■ TASK ■
Please reproduce all of the records below word for word, leaving out the pictures.

■ EXTRACTED MATERIAL ■

[start]

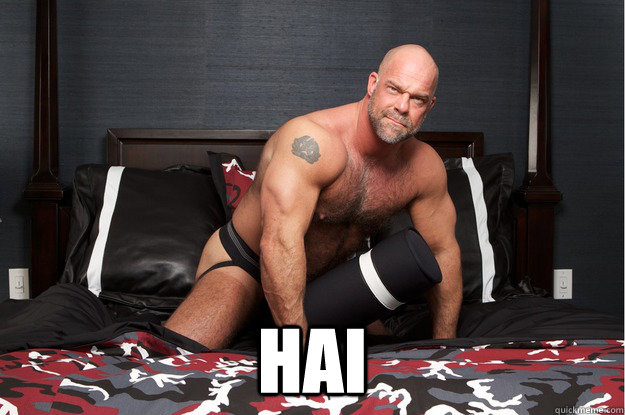
Where is `white outlet`? Image resolution: width=625 pixels, height=415 pixels. white outlet is located at coordinates (20, 280).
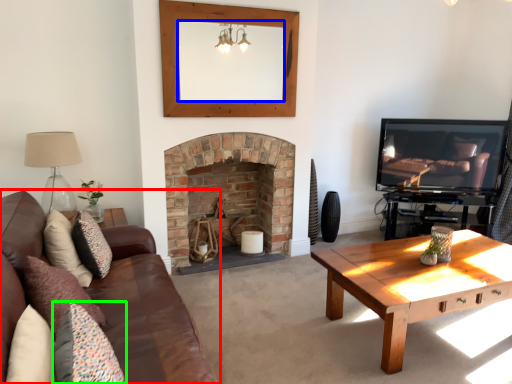
Question: Based on their relative distances, which object is nearer to studio couch (highlighted by a red box)? Choose from mirror (highlighted by a blue box) and pillow (highlighted by a green box).

Choices:
 (A) mirror
 (B) pillow

Answer: (B)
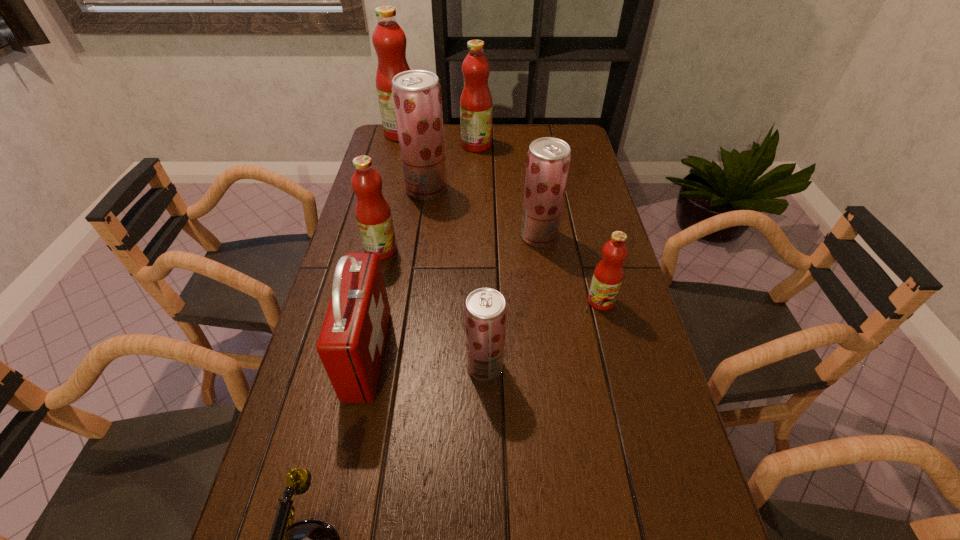
Where is `the tallest fruit juice`? the tallest fruit juice is located at coordinates tap(389, 40).

Where is `the tallest object`? the tallest object is located at coordinates (389, 40).

Where is `the third smallest pink fruit juice`? Image resolution: width=960 pixels, height=540 pixels. the third smallest pink fruit juice is located at coordinates (476, 106).

This screenshot has width=960, height=540. Identify the location of the biggest strawberry fruit juice. (417, 99).

Where is `the farthest strawberry fruit juice`? This screenshot has height=540, width=960. the farthest strawberry fruit juice is located at coordinates (417, 99).

This screenshot has width=960, height=540. Identify the location of the second biggest strawberry fruit juice. (548, 159).

Where is `the eighth object from left to right`? This screenshot has width=960, height=540. the eighth object from left to right is located at coordinates (548, 159).

This screenshot has width=960, height=540. Find the location of `the third farthest pink fruit juice`. the third farthest pink fruit juice is located at coordinates (373, 214).

Locate an element on the screen. the first-aid kit is located at coordinates (351, 342).

Identify the location of the second nearest fruit juice. (608, 274).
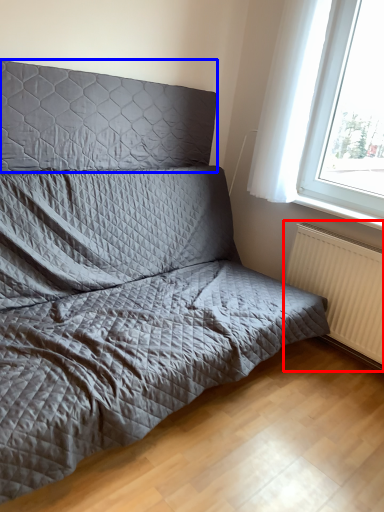
Question: Which object appears closest to the camera in this image, radiator (highlighted by a red box) or headboard (highlighted by a blue box)?

Choices:
 (A) radiator
 (B) headboard

Answer: (B)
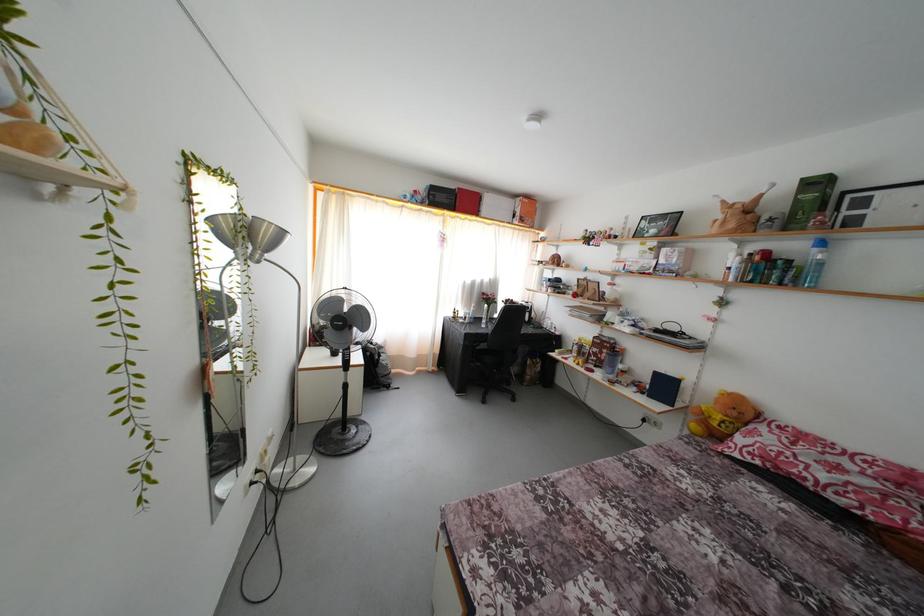
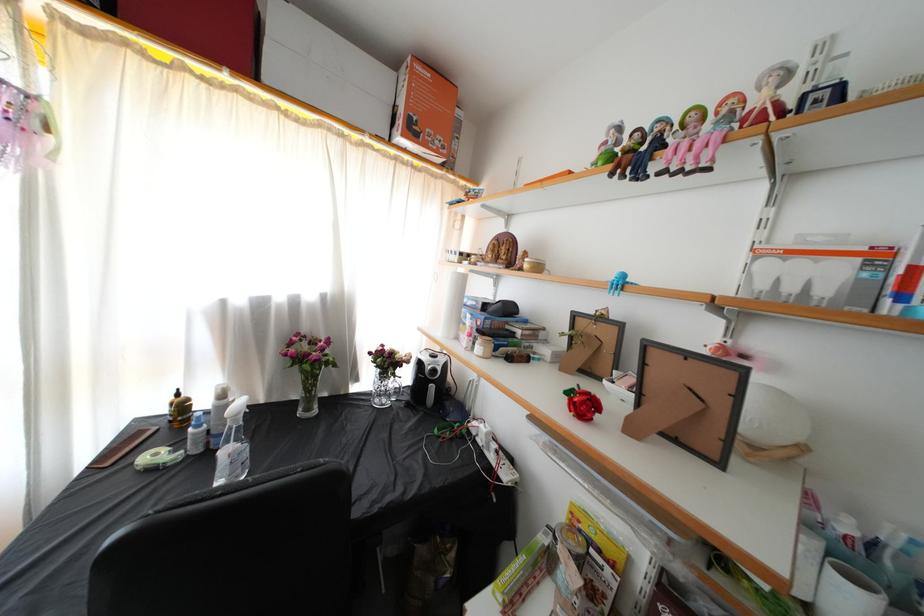
In the second image, find the point that corresponds to pixel 527 225 in the first image.

(418, 137)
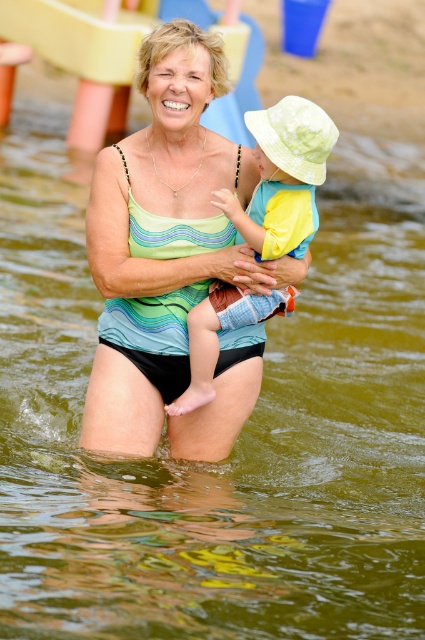
Who is positioned more to the left, matte green tank top at center or light blue denim shorts at center?

matte green tank top at center

Between point (218, 260) and point (306, 196), which one is positioned behind?

The point (218, 260) is behind.

Locate an element on the screen. The image size is (425, 640). matte green tank top at center is located at coordinates (178, 140).

You are a GUI agent. You are given a task and a screenshot of the screen. Output one action in this format:
    pyautogui.click(x=<x>, y=<y>)
    Task: Click on the matte green tank top at center
    The width and height of the screenshot is (425, 640).
    Given the screenshot: What is the action you would take?
    pyautogui.click(x=178, y=140)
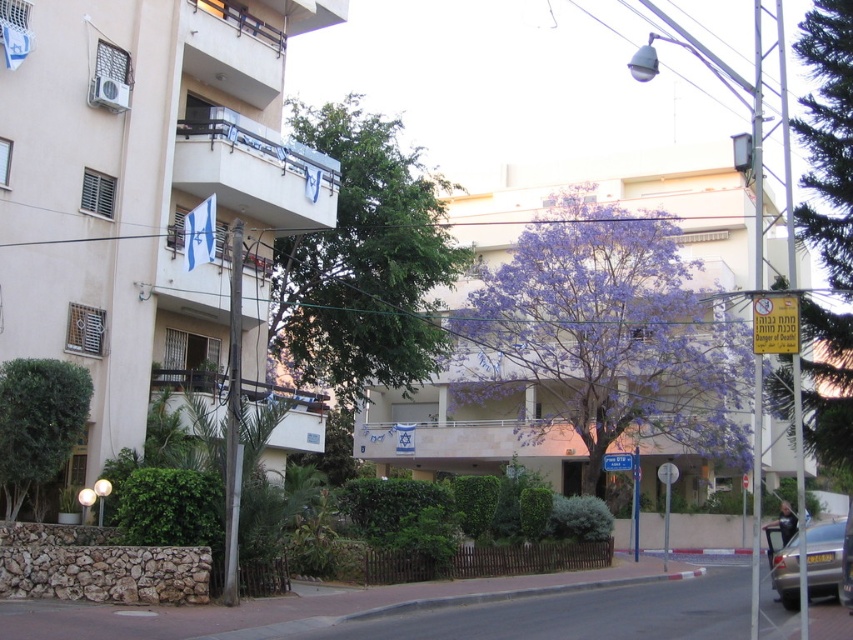
From the picture: You are standing on the sidewalk in front of the beige building with balconies. You see a purple leafy tree at center and a green leafy bush at lower left. Which one is closer to you?

The purple leafy tree at center is closer to you because the green leafy bush at lower left is behind it.

Looking at this image, you are standing on the sidewalk in front of the beige building with balconies. You see a purple leafy tree at center and a green leafy bush at lower left. Which one is higher up in the image?

The purple leafy tree at center is higher up in the image than the green leafy bush at lower left.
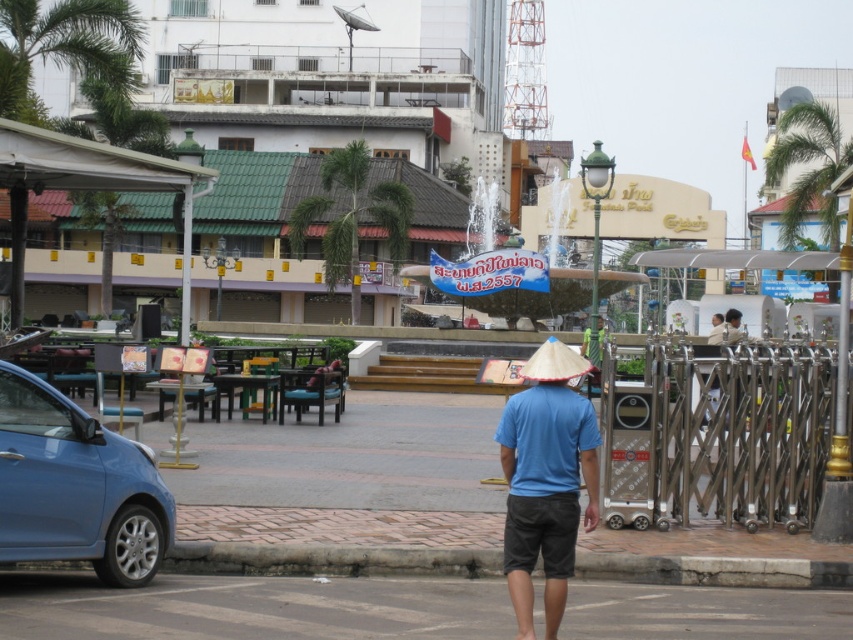
You are a delivery person trying to park your motorcycle between the gray asphalt pavement at center and the blue metallic car at lower left. Which area has more space available for parking?

The blue metallic car at lower left has more space available for parking because it occupies more space than the gray asphalt pavement at center.

You are a delivery person needing to park your motorcycle on the gray asphalt pavement at center. There is a green leafy palm tree at upper left nearby. Can you park your motorcycle under the palm tree to avoid the rain?

The gray asphalt pavement at center is below green leafy palm tree at upper left, so yes, you can park your motorcycle under the palm tree to stay dry from the rain.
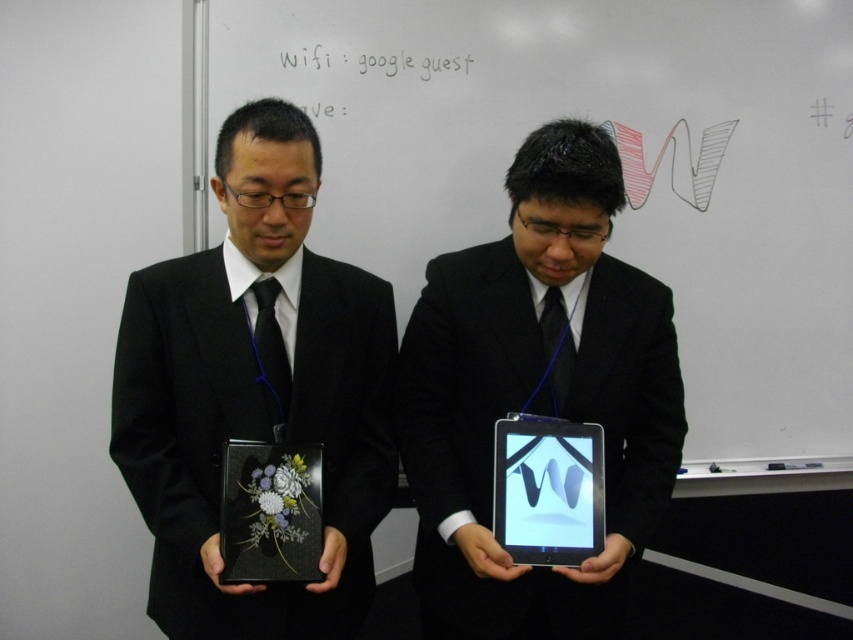
Does matte black box at center appear over shiny black tablet at center?

Indeed, matte black box at center is positioned over shiny black tablet at center.

Based on the photo, which is more to the left, matte black box at center or shiny black tablet at center?

From the viewer's perspective, matte black box at center appears more on the left side.

Is point (263, 612) farther from viewer compared to point (604, 566)?

Yes, it is.

Where is `matte black box at center`? The width and height of the screenshot is (853, 640). matte black box at center is located at coordinates (256, 390).

Between matte black tablet at center and black glossy plaque at center, which one appears on the left side from the viewer's perspective?

From the viewer's perspective, black glossy plaque at center appears more on the left side.

Can you confirm if matte black tablet at center is positioned to the left of black glossy plaque at center?

No, matte black tablet at center is not to the left of black glossy plaque at center.

Is point (531, 476) closer to viewer compared to point (222, 484)?

No.

Locate an element on the screen. matte black tablet at center is located at coordinates (548, 490).

Who is positioned more to the right, matte black box at center or matte black tablet at center?

matte black tablet at center is more to the right.

Between matte black box at center and matte black tablet at center, which one has more height?

matte black box at center

Does point (291, 224) lie behind point (604, 518)?

That is False.

Locate an element on the screen. The width and height of the screenshot is (853, 640). matte black box at center is located at coordinates (256, 390).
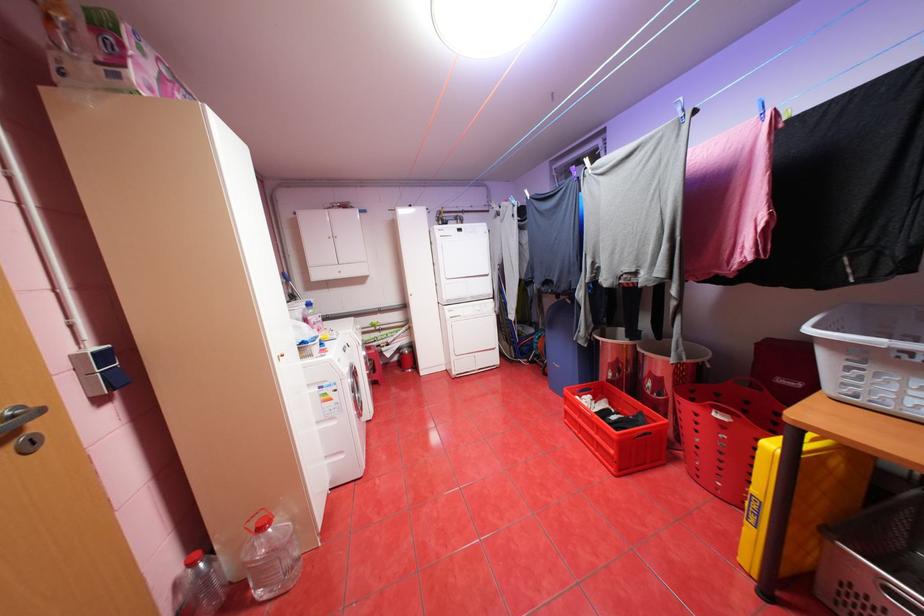
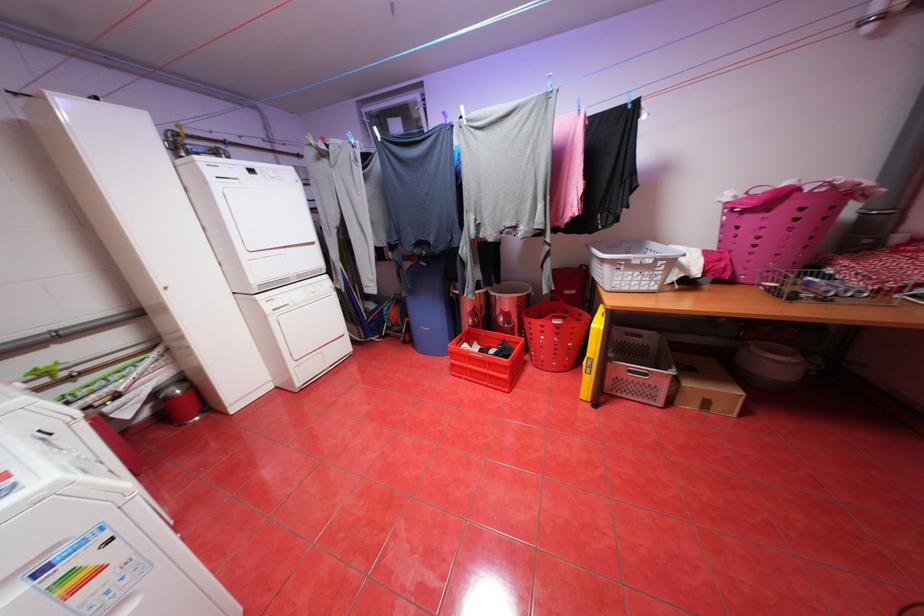
Question: The camera is either moving clockwise (left) or counter-clockwise (right) around the object. The first image is from the beginning of the video and the second image is from the end. Is the camera moving left or right when shooting the video?

Choices:
 (A) Left
 (B) Right

Answer: (A)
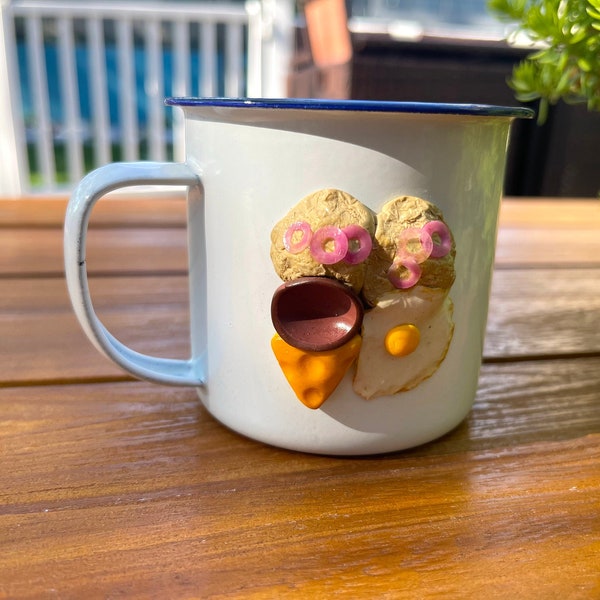
This screenshot has height=600, width=600. I want to click on looks like where paint is chipped on mug handle, so click(x=81, y=265).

[end]

■ SOLUTION TO THIS TASK ■
Where is `white outlet`? Image resolution: width=625 pixels, height=415 pixels. white outlet is located at coordinates (20, 280).
Question: Based on their relative distances, which object is nearer to studio couch (highlighted by a red box)? Choose from mirror (highlighted by a blue box) and pillow (highlighted by a green box).

Choices:
 (A) mirror
 (B) pillow

Answer: (B)
Where is `the tallest fruit juice`? the tallest fruit juice is located at coordinates tap(389, 40).

Where is `the tallest object`? the tallest object is located at coordinates (389, 40).

Where is `the third smallest pink fruit juice`? Image resolution: width=960 pixels, height=540 pixels. the third smallest pink fruit juice is located at coordinates (476, 106).

This screenshot has width=960, height=540. Identify the location of the biggest strawberry fruit juice. (417, 99).

Where is `the farthest strawberry fruit juice`? This screenshot has height=540, width=960. the farthest strawberry fruit juice is located at coordinates (417, 99).

This screenshot has width=960, height=540. Identify the location of the second biggest strawberry fruit juice. (548, 159).

Where is `the eighth object from left to right`? This screenshot has width=960, height=540. the eighth object from left to right is located at coordinates (548, 159).

This screenshot has width=960, height=540. Find the location of `the third farthest pink fruit juice`. the third farthest pink fruit juice is located at coordinates (373, 214).

Locate an element on the screen. the first-aid kit is located at coordinates (351, 342).

Identify the location of the second nearest fruit juice. (608, 274).
Question: Which object appears closest to the camera in this image, radiator (highlighted by a red box) or headboard (highlighted by a blue box)?

Choices:
 (A) radiator
 (B) headboard

Answer: (B)
In the second image, find the point that corresponds to pixel 527 225 in the first image.

(418, 137)
Who is positioned more to the left, matte green tank top at center or light blue denim shorts at center?

matte green tank top at center

Between point (218, 260) and point (306, 196), which one is positioned behind?

The point (218, 260) is behind.

Locate an element on the screen. The image size is (425, 640). matte green tank top at center is located at coordinates (178, 140).

You are a GUI agent. You are given a task and a screenshot of the screen. Output one action in this format:
    pyautogui.click(x=<x>, y=<y>)
    Task: Click on the matte green tank top at center
    The width and height of the screenshot is (425, 640).
    Given the screenshot: What is the action you would take?
    pyautogui.click(x=178, y=140)
From the picture: You are standing on the sidewalk in front of the beige building with balconies. You see a purple leafy tree at center and a green leafy bush at lower left. Which one is closer to you?

The purple leafy tree at center is closer to you because the green leafy bush at lower left is behind it.

Looking at this image, you are standing on the sidewalk in front of the beige building with balconies. You see a purple leafy tree at center and a green leafy bush at lower left. Which one is higher up in the image?

The purple leafy tree at center is higher up in the image than the green leafy bush at lower left.
You are a delivery person trying to park your motorcycle between the gray asphalt pavement at center and the blue metallic car at lower left. Which area has more space available for parking?

The blue metallic car at lower left has more space available for parking because it occupies more space than the gray asphalt pavement at center.

You are a delivery person needing to park your motorcycle on the gray asphalt pavement at center. There is a green leafy palm tree at upper left nearby. Can you park your motorcycle under the palm tree to avoid the rain?

The gray asphalt pavement at center is below green leafy palm tree at upper left, so yes, you can park your motorcycle under the palm tree to stay dry from the rain.
Does matte black box at center appear over shiny black tablet at center?

Indeed, matte black box at center is positioned over shiny black tablet at center.

Based on the photo, which is more to the left, matte black box at center or shiny black tablet at center?

From the viewer's perspective, matte black box at center appears more on the left side.

Is point (263, 612) farther from viewer compared to point (604, 566)?

Yes, it is.

Where is `matte black box at center`? The width and height of the screenshot is (853, 640). matte black box at center is located at coordinates (256, 390).

Between matte black tablet at center and black glossy plaque at center, which one appears on the left side from the viewer's perspective?

From the viewer's perspective, black glossy plaque at center appears more on the left side.

Can you confirm if matte black tablet at center is positioned to the left of black glossy plaque at center?

No, matte black tablet at center is not to the left of black glossy plaque at center.

Is point (531, 476) closer to viewer compared to point (222, 484)?

No.

Locate an element on the screen. matte black tablet at center is located at coordinates (548, 490).

Who is positioned more to the right, matte black box at center or matte black tablet at center?

matte black tablet at center is more to the right.

Between matte black box at center and matte black tablet at center, which one has more height?

matte black box at center

Does point (291, 224) lie behind point (604, 518)?

That is False.

Locate an element on the screen. The width and height of the screenshot is (853, 640). matte black box at center is located at coordinates (256, 390).
Question: The camera is either moving clockwise (left) or counter-clockwise (right) around the object. The first image is from the beginning of the video and the second image is from the end. Is the camera moving left or right when shooting the video?

Choices:
 (A) Left
 (B) Right

Answer: (A)
This screenshot has height=600, width=600. I want to click on looks like where paint is chipped on mug handle, so click(x=81, y=265).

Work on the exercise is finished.